### Exercise brief
Output only the lines of the entries that follow, starting at the one with "R107: 150 (GND, N17) -> none" and running down to the one with "SW107: button (N34, VCC) -> button (GND, N34)", both included and unchanged.

### Supplied data

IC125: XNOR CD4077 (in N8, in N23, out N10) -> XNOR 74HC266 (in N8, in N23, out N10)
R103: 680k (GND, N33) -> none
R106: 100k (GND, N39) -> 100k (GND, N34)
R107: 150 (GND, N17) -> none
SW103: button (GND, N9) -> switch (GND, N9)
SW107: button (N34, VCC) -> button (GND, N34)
==
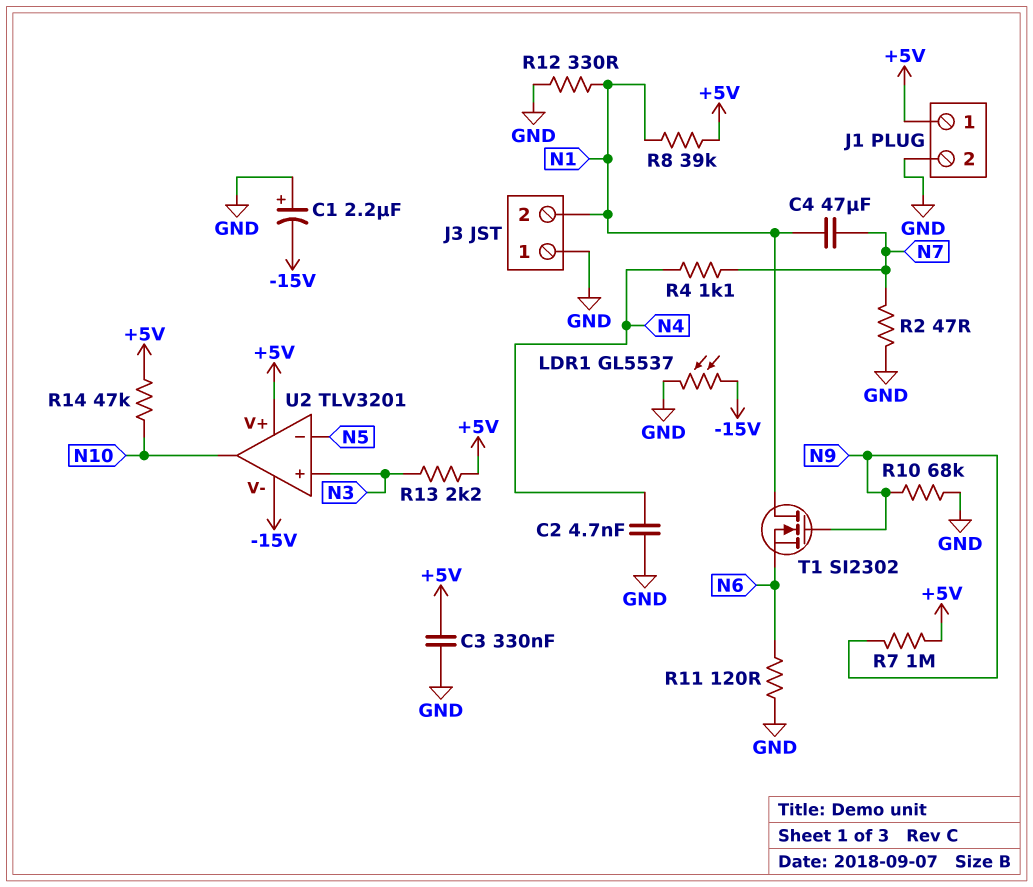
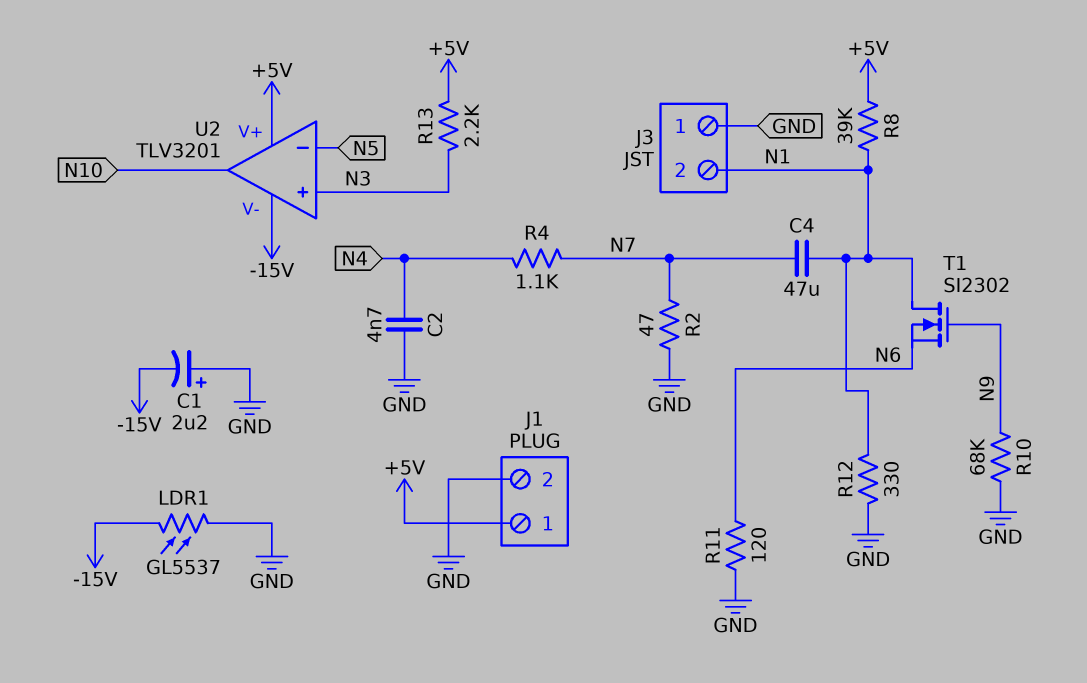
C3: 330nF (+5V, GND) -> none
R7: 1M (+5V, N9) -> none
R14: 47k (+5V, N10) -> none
* * *
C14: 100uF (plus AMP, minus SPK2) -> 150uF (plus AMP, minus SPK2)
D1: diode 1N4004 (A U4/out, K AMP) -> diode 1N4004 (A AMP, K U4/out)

### Answer box
R107: 150 (GND, N17) -> none
SW103: button (GND, N9) -> switch (GND, N9)
SW107: button (N34, VCC) -> button (GND, N34)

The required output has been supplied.